#### Directions:
What should come back is the data below, word for word, minus any picture.

Object transformation records:
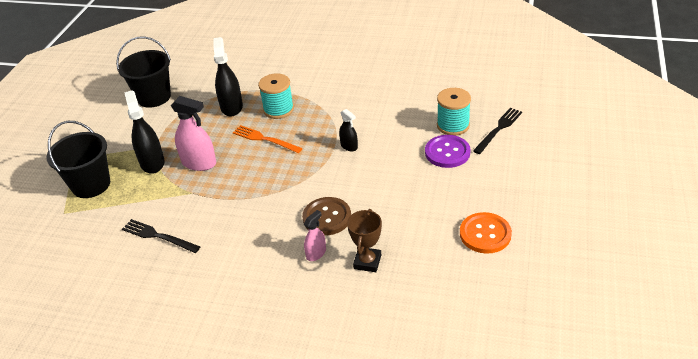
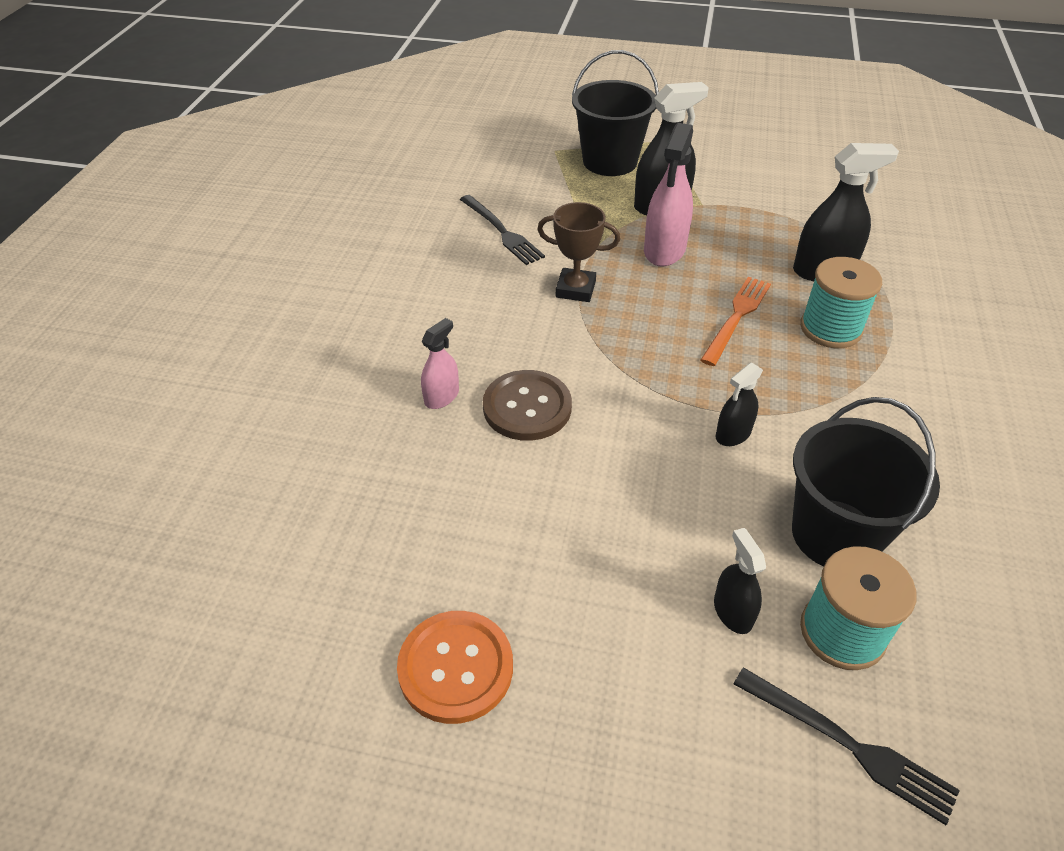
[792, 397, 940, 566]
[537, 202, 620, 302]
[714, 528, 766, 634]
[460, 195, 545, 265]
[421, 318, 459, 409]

#### Task output:
[792, 397, 940, 566]
[537, 202, 620, 302]
[714, 528, 766, 634]
[460, 195, 545, 265]
[421, 318, 459, 409]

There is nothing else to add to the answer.